>> START Provided entries
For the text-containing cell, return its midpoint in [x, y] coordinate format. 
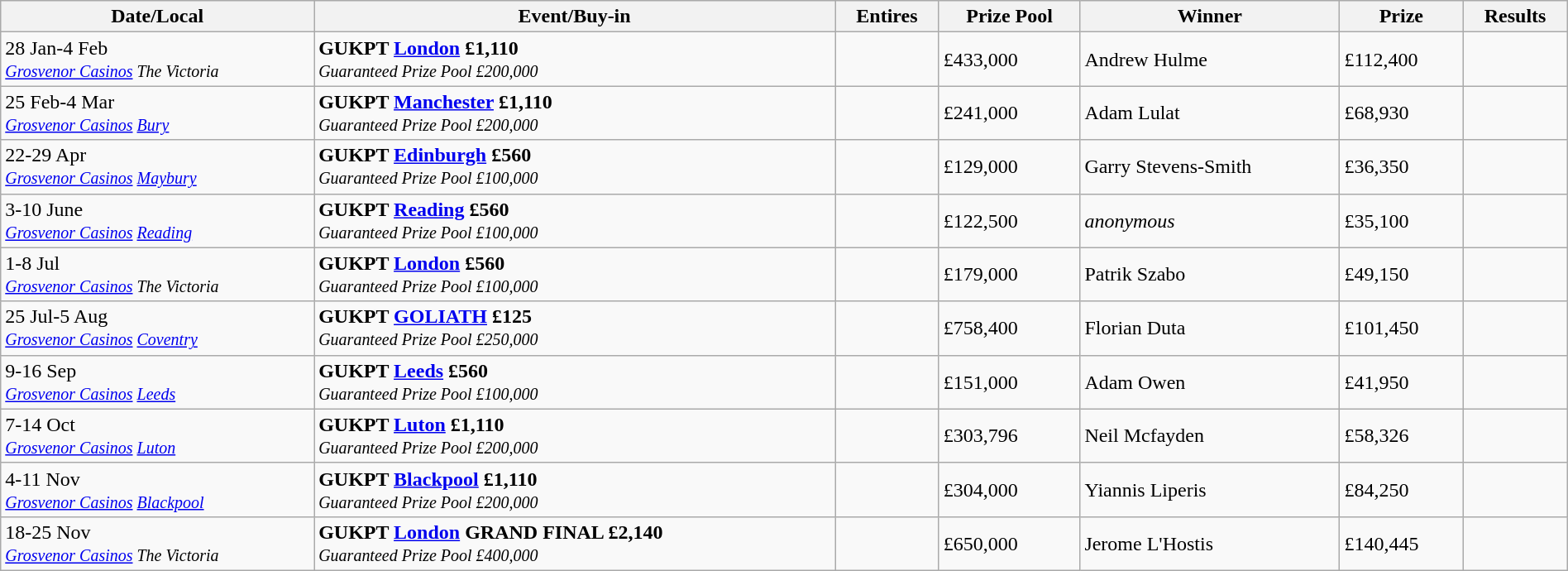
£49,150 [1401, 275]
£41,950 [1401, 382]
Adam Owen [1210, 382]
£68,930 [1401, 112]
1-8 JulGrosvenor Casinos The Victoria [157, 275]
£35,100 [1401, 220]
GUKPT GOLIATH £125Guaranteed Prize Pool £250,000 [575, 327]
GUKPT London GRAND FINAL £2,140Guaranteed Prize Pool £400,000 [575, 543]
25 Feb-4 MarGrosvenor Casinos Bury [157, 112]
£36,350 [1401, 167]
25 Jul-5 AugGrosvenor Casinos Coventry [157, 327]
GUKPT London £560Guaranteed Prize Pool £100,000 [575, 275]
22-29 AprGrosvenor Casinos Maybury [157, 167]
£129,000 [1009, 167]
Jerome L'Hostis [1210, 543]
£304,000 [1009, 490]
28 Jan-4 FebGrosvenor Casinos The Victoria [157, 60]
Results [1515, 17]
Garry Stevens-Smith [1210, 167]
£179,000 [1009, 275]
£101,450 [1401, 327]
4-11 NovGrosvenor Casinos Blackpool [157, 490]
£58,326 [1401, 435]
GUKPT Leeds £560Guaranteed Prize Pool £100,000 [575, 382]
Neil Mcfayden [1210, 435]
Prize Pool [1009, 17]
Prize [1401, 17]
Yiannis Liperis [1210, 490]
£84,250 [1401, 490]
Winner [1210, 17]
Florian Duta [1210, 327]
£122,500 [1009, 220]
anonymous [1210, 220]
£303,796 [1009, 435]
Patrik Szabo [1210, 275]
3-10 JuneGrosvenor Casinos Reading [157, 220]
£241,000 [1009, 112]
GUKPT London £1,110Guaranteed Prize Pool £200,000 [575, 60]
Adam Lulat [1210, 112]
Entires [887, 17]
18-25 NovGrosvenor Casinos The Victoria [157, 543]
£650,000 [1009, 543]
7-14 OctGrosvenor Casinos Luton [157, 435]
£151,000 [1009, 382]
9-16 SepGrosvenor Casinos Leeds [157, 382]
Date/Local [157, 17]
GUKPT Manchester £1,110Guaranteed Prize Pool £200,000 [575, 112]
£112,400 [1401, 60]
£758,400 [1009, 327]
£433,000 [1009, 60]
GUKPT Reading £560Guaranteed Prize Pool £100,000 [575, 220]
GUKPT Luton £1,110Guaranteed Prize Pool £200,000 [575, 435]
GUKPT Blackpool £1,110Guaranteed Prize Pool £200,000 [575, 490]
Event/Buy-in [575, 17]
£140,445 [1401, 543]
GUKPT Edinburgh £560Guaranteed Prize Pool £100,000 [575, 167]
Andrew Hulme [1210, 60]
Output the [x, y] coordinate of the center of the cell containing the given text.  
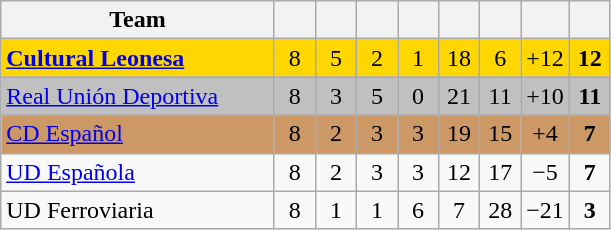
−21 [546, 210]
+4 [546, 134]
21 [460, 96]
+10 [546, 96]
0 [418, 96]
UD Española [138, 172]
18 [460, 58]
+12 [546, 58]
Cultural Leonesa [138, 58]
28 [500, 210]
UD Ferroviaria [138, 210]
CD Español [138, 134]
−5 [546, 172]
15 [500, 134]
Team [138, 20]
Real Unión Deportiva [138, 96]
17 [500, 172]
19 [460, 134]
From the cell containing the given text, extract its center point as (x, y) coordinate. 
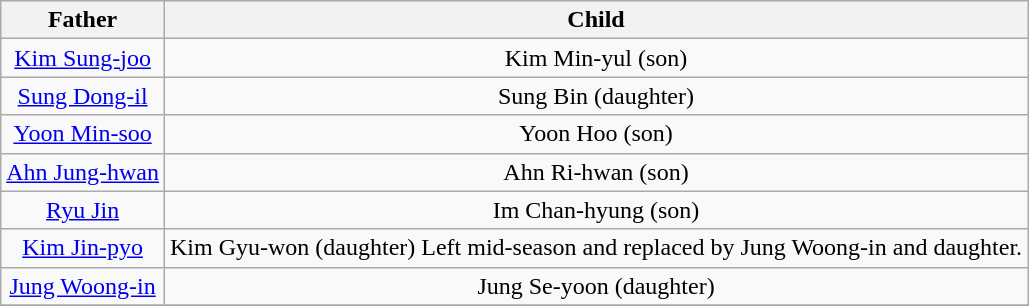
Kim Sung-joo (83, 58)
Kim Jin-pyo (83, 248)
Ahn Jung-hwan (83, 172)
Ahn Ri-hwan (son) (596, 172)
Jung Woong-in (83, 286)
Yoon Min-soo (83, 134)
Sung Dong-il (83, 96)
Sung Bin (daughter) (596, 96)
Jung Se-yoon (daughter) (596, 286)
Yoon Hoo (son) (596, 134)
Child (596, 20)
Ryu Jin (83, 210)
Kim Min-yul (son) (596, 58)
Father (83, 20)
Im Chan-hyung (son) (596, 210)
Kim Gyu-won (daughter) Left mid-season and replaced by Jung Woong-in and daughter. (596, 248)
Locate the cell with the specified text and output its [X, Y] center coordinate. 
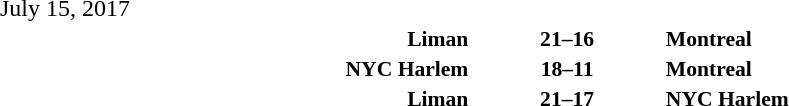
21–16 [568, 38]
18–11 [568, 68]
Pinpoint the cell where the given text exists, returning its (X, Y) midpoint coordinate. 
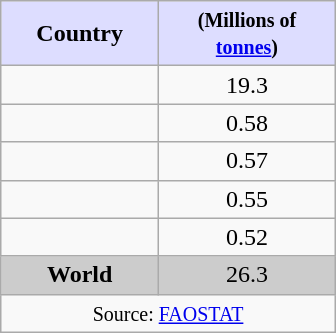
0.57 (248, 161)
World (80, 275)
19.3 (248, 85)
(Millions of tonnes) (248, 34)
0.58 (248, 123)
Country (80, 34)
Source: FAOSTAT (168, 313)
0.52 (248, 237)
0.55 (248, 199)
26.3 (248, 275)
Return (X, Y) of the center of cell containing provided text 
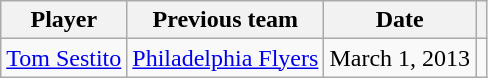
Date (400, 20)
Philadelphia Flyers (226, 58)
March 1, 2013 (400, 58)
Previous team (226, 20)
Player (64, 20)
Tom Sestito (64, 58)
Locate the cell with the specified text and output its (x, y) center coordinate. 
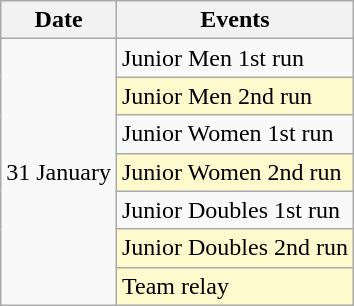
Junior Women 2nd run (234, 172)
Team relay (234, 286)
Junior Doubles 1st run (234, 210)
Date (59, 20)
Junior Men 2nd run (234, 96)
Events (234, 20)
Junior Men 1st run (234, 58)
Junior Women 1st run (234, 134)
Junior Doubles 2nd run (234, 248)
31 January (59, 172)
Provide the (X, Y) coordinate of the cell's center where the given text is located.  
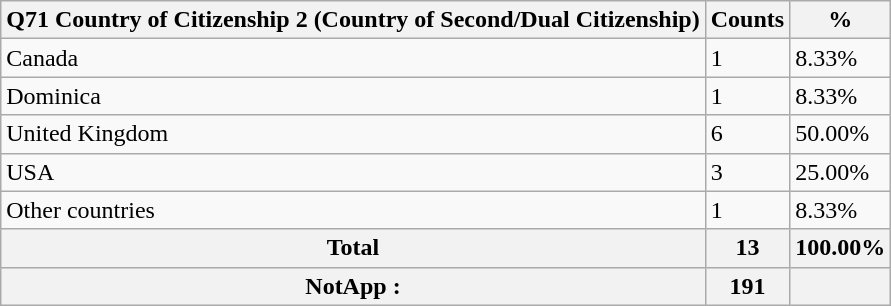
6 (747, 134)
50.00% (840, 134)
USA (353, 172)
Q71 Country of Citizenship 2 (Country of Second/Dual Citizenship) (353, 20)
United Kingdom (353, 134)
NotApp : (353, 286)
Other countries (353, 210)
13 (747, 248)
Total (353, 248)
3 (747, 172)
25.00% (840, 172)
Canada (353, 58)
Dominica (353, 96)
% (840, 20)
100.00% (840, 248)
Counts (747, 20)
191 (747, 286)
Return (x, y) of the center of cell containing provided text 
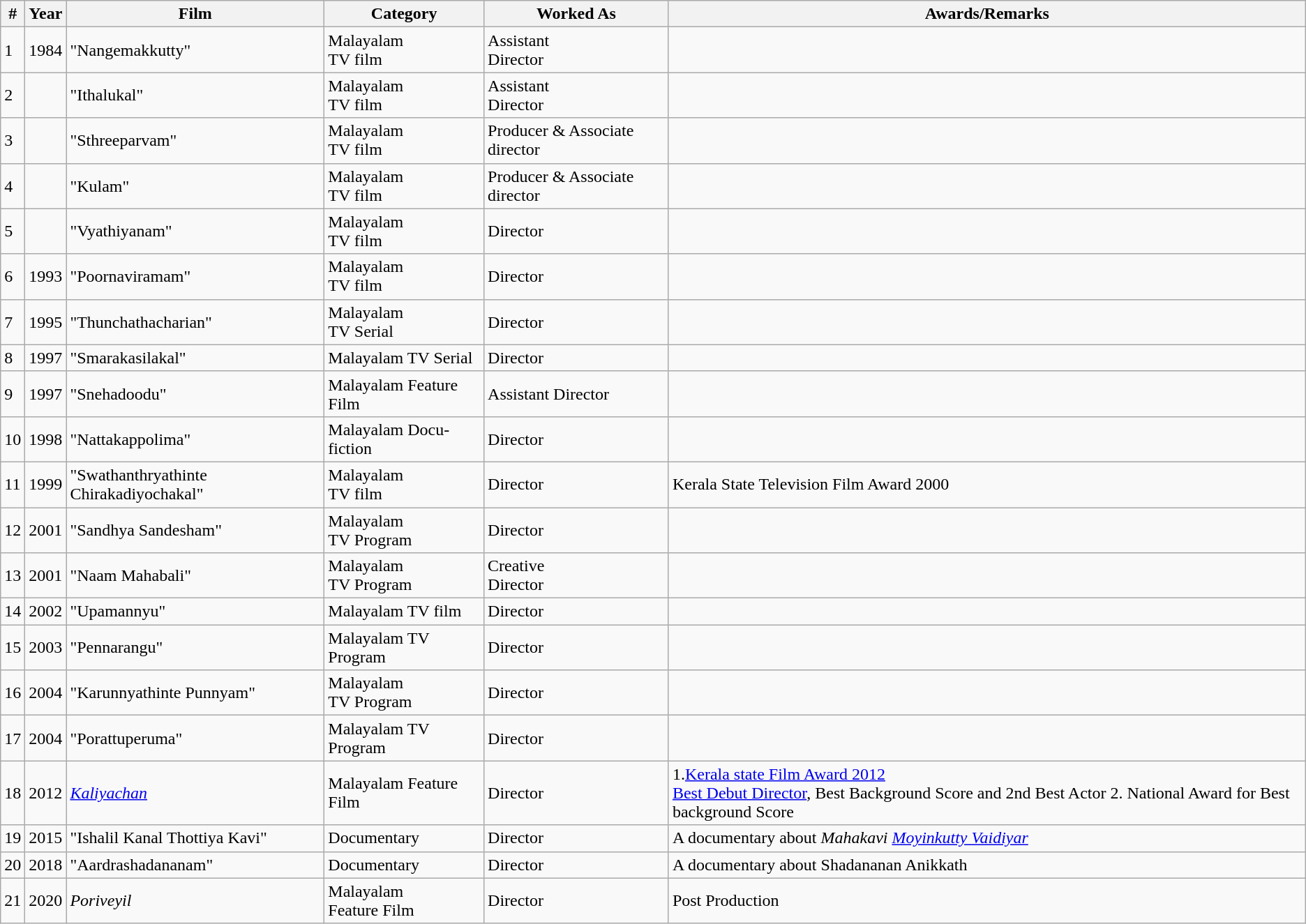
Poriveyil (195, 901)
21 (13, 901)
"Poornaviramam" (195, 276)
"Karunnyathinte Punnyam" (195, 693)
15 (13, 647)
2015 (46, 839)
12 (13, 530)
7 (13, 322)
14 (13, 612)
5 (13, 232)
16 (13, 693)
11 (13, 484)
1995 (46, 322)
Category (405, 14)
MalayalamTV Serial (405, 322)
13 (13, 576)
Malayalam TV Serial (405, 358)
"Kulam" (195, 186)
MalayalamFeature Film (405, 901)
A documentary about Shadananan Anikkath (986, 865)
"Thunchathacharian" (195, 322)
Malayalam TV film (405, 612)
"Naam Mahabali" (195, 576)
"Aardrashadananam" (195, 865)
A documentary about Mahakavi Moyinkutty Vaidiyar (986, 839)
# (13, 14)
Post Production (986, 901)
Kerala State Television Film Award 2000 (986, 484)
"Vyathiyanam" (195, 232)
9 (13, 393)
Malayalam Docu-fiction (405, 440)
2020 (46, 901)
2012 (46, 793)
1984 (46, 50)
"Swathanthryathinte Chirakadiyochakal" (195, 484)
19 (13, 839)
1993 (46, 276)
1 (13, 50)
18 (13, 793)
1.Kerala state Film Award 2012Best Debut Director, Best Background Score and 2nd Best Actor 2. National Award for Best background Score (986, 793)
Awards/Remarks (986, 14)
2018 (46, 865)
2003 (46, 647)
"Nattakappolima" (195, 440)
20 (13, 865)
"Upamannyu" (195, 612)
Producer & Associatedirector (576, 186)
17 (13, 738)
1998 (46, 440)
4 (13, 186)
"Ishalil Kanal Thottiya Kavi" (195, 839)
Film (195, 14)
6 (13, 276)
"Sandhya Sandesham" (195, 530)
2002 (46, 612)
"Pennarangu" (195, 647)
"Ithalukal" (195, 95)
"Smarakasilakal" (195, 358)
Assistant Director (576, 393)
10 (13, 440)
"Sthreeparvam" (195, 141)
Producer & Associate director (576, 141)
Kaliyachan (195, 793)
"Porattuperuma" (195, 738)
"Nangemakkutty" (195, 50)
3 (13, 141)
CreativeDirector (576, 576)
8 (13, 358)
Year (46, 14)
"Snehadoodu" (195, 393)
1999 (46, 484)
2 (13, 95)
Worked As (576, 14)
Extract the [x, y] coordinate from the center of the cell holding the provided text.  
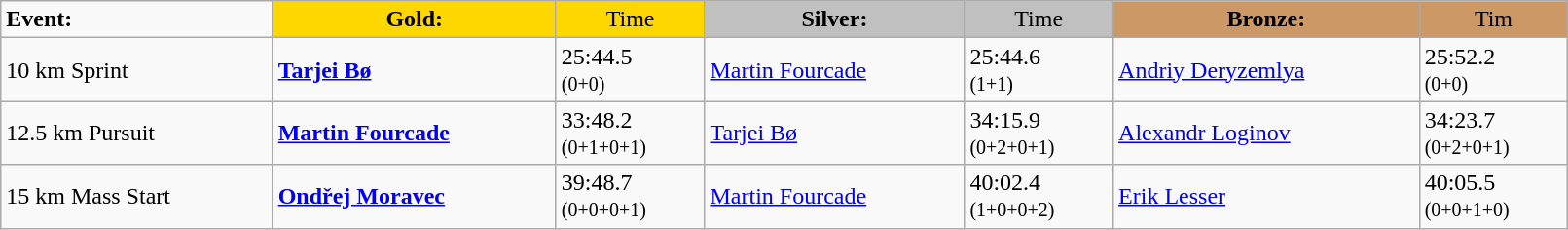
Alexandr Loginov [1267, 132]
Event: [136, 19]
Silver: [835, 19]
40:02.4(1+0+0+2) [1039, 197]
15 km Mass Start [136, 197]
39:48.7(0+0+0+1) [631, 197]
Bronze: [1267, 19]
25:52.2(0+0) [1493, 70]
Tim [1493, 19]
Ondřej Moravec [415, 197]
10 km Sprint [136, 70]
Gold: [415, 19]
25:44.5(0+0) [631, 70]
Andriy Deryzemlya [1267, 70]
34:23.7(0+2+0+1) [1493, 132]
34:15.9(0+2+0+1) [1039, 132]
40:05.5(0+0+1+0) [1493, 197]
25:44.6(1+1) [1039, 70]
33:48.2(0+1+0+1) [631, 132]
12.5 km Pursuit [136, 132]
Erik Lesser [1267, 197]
>> END Provided entries
→ Requirements
Rewrite the data between the lines holding "6 (747, 134)" and "Extract the [x, y]", inclusive, substituting "Co-producer" for "Producer" and keeping everything else the same. Give only those lines, and omit any pictures.

→ Written answer
6 (747, 134)
50.00% (840, 134)
USA (353, 172)
Q71 Country of Citizenship 2 (Country of Second/Dual Citizenship) (353, 20)
United Kingdom (353, 134)
NotApp : (353, 286)
Other countries (353, 210)
13 (747, 248)
Total (353, 248)
3 (747, 172)
25.00% (840, 172)
Canada (353, 58)
Dominica (353, 96)
% (840, 20)
100.00% (840, 248)
Counts (747, 20)
191 (747, 286)
Return (x, y) of the center of cell containing provided text 
Poriveyil (195, 901)
21 (13, 901)
"Poornaviramam" (195, 276)
"Karunnyathinte Punnyam" (195, 693)
15 (13, 647)
2015 (46, 839)
12 (13, 530)
7 (13, 322)
14 (13, 612)
5 (13, 232)
16 (13, 693)
11 (13, 484)
1995 (46, 322)
Category (405, 14)
MalayalamTV Serial (405, 322)
13 (13, 576)
Malayalam TV Serial (405, 358)
"Kulam" (195, 186)
MalayalamFeature Film (405, 901)
A documentary about Shadananan Anikkath (986, 865)
"Thunchathacharian" (195, 322)
Malayalam TV film (405, 612)
"Naam Mahabali" (195, 576)
"Aardrashadananam" (195, 865)
A documentary about Mahakavi Moyinkutty Vaidiyar (986, 839)
# (13, 14)
Post Production (986, 901)
Kerala State Television Film Award 2000 (986, 484)
"Vyathiyanam" (195, 232)
9 (13, 393)
Malayalam Docu-fiction (405, 440)
2020 (46, 901)
2012 (46, 793)
1984 (46, 50)
"Swathanthryathinte Chirakadiyochakal" (195, 484)
19 (13, 839)
1993 (46, 276)
1 (13, 50)
18 (13, 793)
1.Kerala state Film Award 2012Best Debut Director, Best Background Score and 2nd Best Actor 2. National Award for Best background Score (986, 793)
Awards/Remarks (986, 14)
2018 (46, 865)
2003 (46, 647)
"Nattakappolima" (195, 440)
20 (13, 865)
"Upamannyu" (195, 612)
Co-producer & Associatedirector (576, 186)
17 (13, 738)
1998 (46, 440)
4 (13, 186)
"Ishalil Kanal Thottiya Kavi" (195, 839)
Film (195, 14)
6 (13, 276)
"Sandhya Sandesham" (195, 530)
2002 (46, 612)
"Pennarangu" (195, 647)
"Ithalukal" (195, 95)
"Smarakasilakal" (195, 358)
Assistant Director (576, 393)
10 (13, 440)
"Sthreeparvam" (195, 141)
Co-producer & Associate director (576, 141)
Kaliyachan (195, 793)
"Porattuperuma" (195, 738)
"Nangemakkutty" (195, 50)
3 (13, 141)
CreativeDirector (576, 576)
8 (13, 358)
Year (46, 14)
"Snehadoodu" (195, 393)
1999 (46, 484)
2 (13, 95)
Worked As (576, 14)
Extract the [x, y] coordinate from the center of the cell holding the provided text.  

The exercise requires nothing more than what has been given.